_Your task_
A verbatim copy of the data is wanted, minus any picture in it.

Stored items
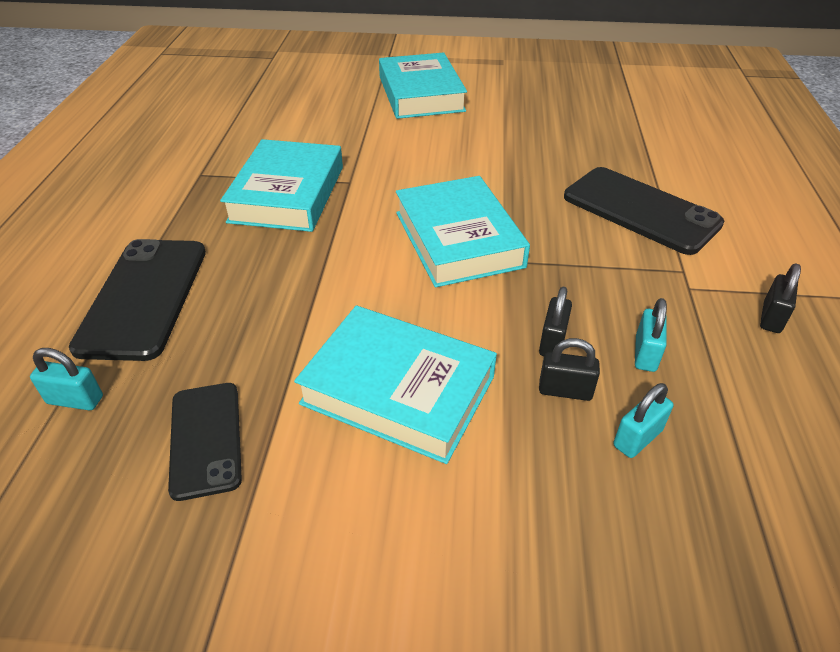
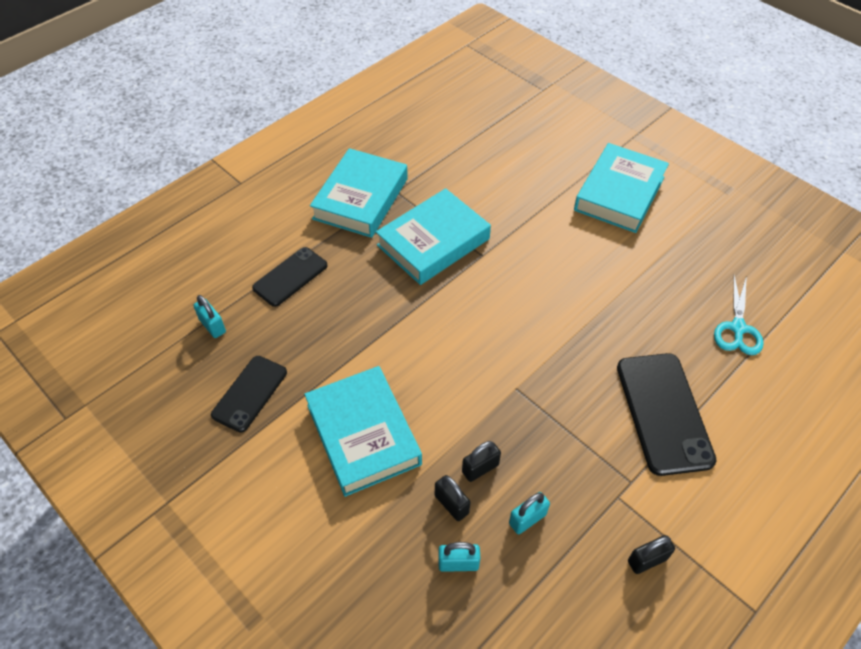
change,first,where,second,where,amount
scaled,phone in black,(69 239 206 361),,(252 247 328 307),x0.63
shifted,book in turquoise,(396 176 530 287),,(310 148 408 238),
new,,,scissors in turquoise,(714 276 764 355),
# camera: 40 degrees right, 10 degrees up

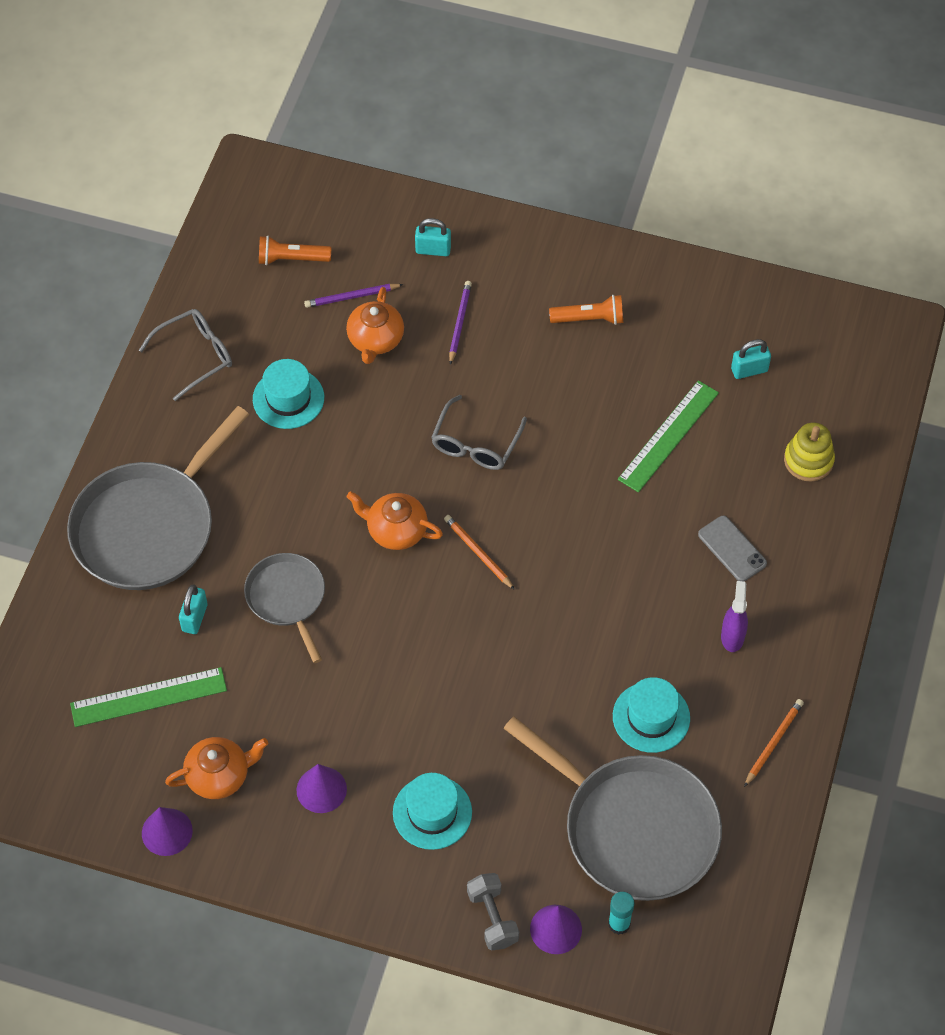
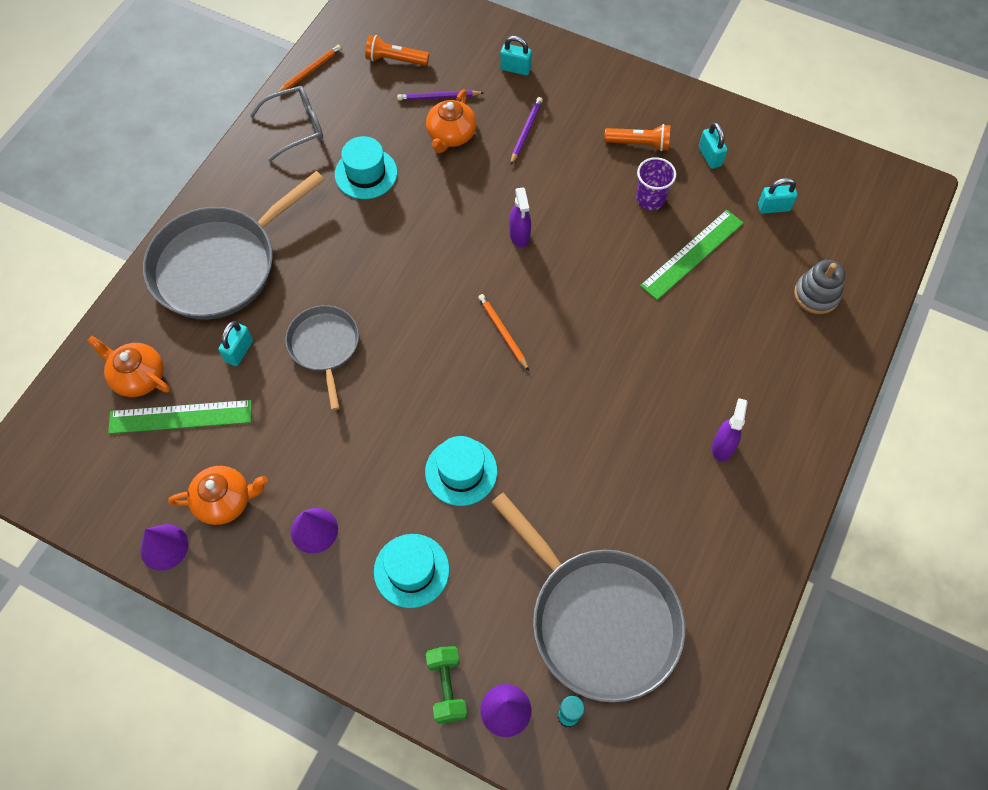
change,first,where,second,where,amount
shifted,teapot in orange,(347 491 443 550),,(87 335 170 397),
swapped,glasses in grey,(431 395 527 470),spray bottle in purple,(509 187 531 247),
repainted,dumbbell in grey,(467 873 519 951),dumbbell in green,(426 646 467 724),
shifted,hat in turquoise,(613 677 690 753),,(425 436 497 506),
gone,phone in grey,(698 516 767 582),,,
shifted,pencil in orange,(744 699 804 787),,(277 45 342 92),
repainted,stacking toy in yellow,(784 422 835 482),stacking toy in grey,(794 260 845 314),
new,,,cup in purple,(636 157 676 210),
new,,,padlock in turquoise,(699 122 727 169),
# camera: 10 degrees right, 5 degrees up

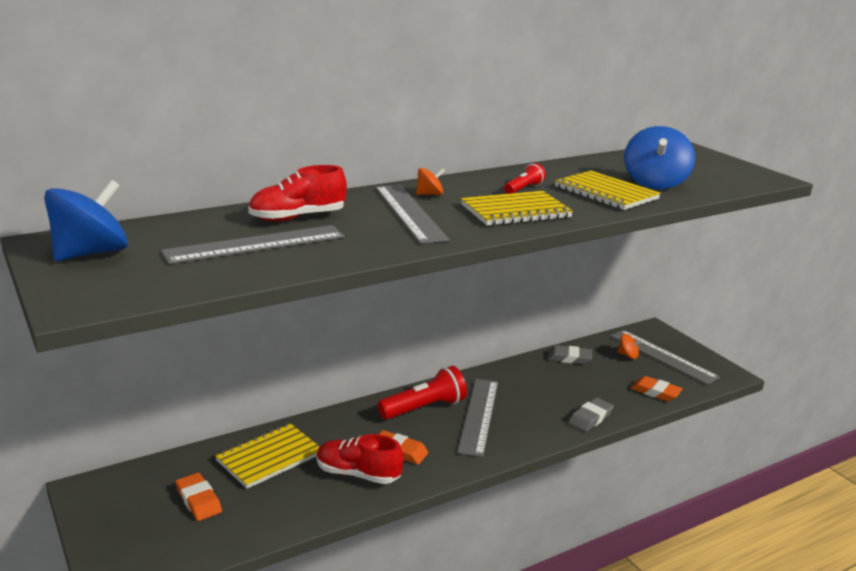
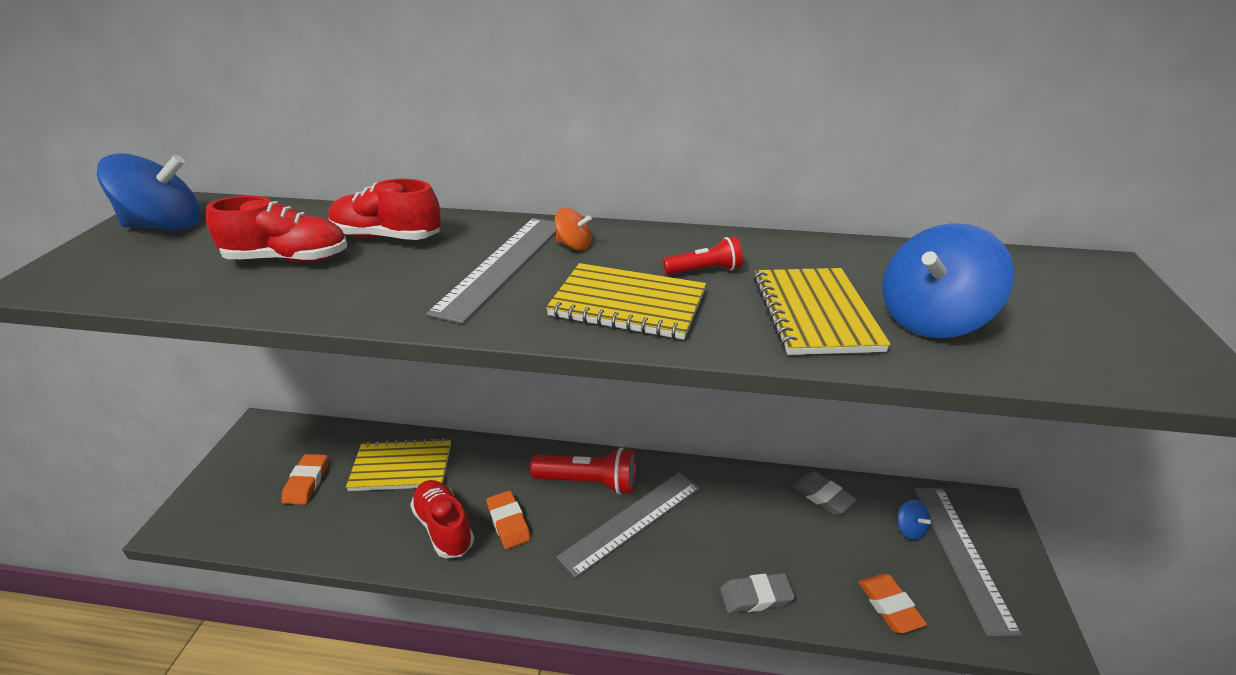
change,first,where,second,where,amount
swapped,ruler in grey,(161 225 345 264),shoe in red,(206 196 347 263),
repainted,spinning top in orange,(617 334 643 359),spinning top in blue,(897 500 931 540),
# camera: 40 degrees right, 10 degrees up

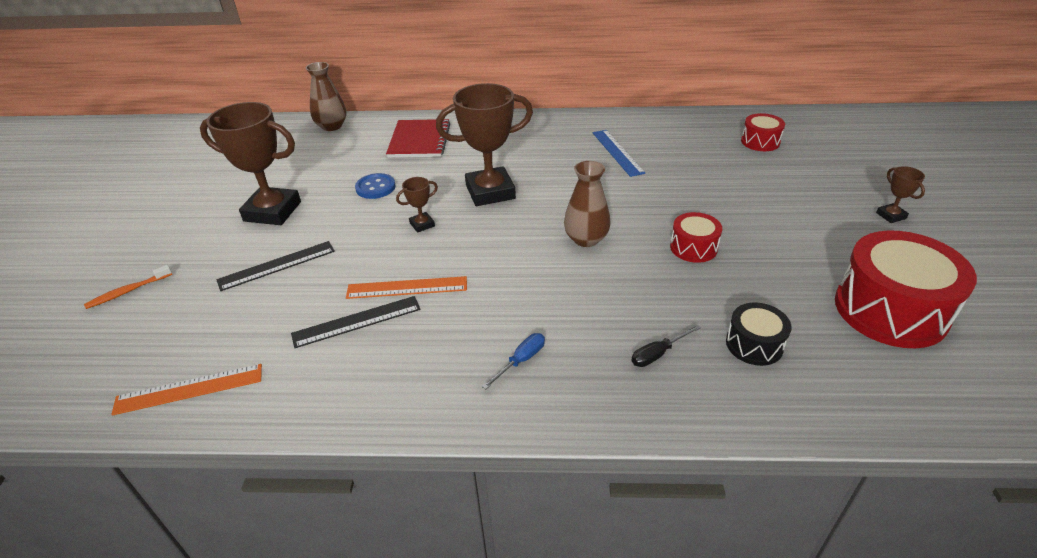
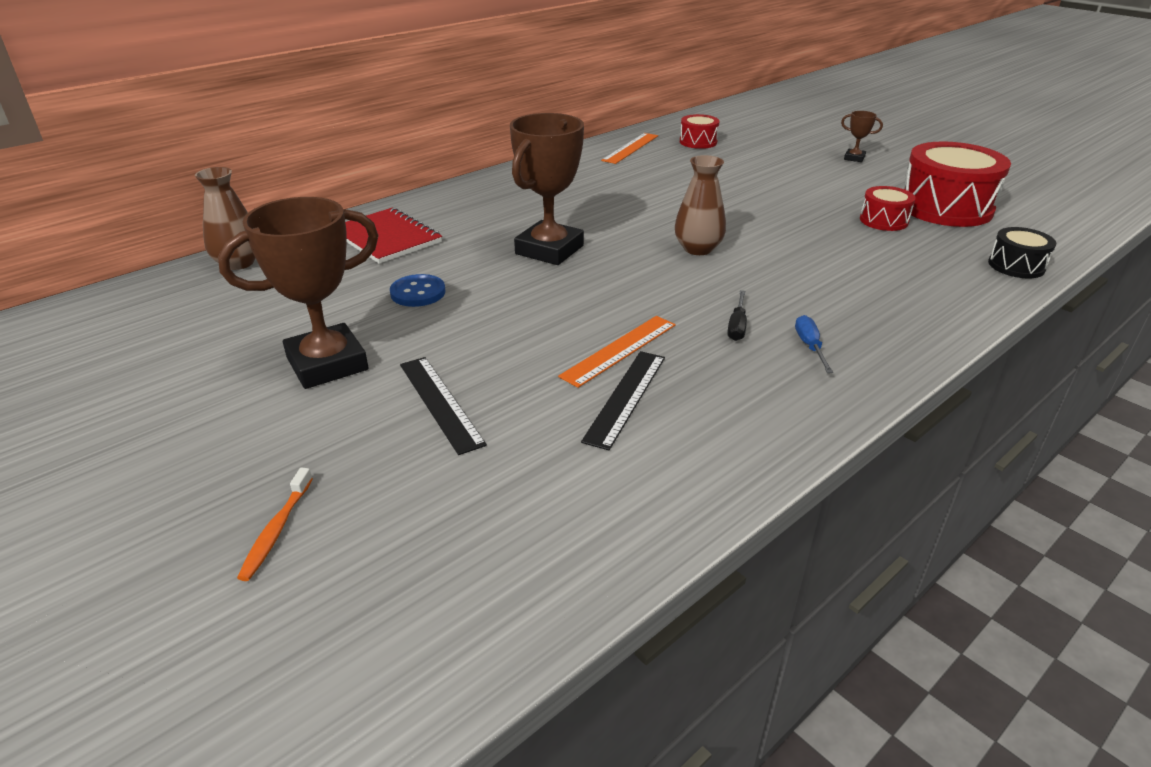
change,first,where,second,where,amount
shifted,ruler in orange,(111 364 262 416),,(601 133 658 164),
rotated,ruler in black,(216 241 335 291),,(400 357 487 455),45 degrees counterclockwise
gone,trophy in brown,(396 177 438 233),,,
gone,ruler in blue,(593 130 645 177),,,
shifted,screwdriver in black,(631 325 701 367),,(727 290 747 341),
shifted,drum in red,(670 212 722 263),,(860 186 916 231),
shifted,drum in black,(726 302 792 366),,(988 227 1057 278),
# camera: 45 degrees left, 5 degrees down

_Task answer_
change,first,where,second,where,amount
scaled,phone in black,(69 239 206 361),,(252 247 328 307),x0.63
shifted,book in turquoise,(396 176 530 287),,(310 148 408 238),
new,,,scissors in turquoise,(714 276 764 355),
# camera: 40 degrees right, 10 degrees up

change,first,where,second,where,amount
shifted,teapot in orange,(347 491 443 550),,(87 335 170 397),
swapped,glasses in grey,(431 395 527 470),spray bottle in purple,(509 187 531 247),
repainted,dumbbell in grey,(467 873 519 951),dumbbell in green,(426 646 467 724),
shifted,hat in turquoise,(613 677 690 753),,(425 436 497 506),
gone,phone in grey,(698 516 767 582),,,
shifted,pencil in orange,(744 699 804 787),,(277 45 342 92),
repainted,stacking toy in yellow,(784 422 835 482),stacking toy in grey,(794 260 845 314),
new,,,cup in purple,(636 157 676 210),
new,,,padlock in turquoise,(699 122 727 169),
# camera: 10 degrees right, 5 degrees up

change,first,where,second,where,amount
swapped,ruler in grey,(161 225 345 264),shoe in red,(206 196 347 263),
repainted,spinning top in orange,(617 334 643 359),spinning top in blue,(897 500 931 540),
# camera: 40 degrees right, 10 degrees up

change,first,where,second,where,amount
shifted,ruler in orange,(111 364 262 416),,(601 133 658 164),
rotated,ruler in black,(216 241 335 291),,(400 357 487 455),45 degrees counterclockwise
gone,trophy in brown,(396 177 438 233),,,
gone,ruler in blue,(593 130 645 177),,,
shifted,screwdriver in black,(631 325 701 367),,(727 290 747 341),
shifted,drum in red,(670 212 722 263),,(860 186 916 231),
shifted,drum in black,(726 302 792 366),,(988 227 1057 278),
# camera: 45 degrees left, 5 degrees down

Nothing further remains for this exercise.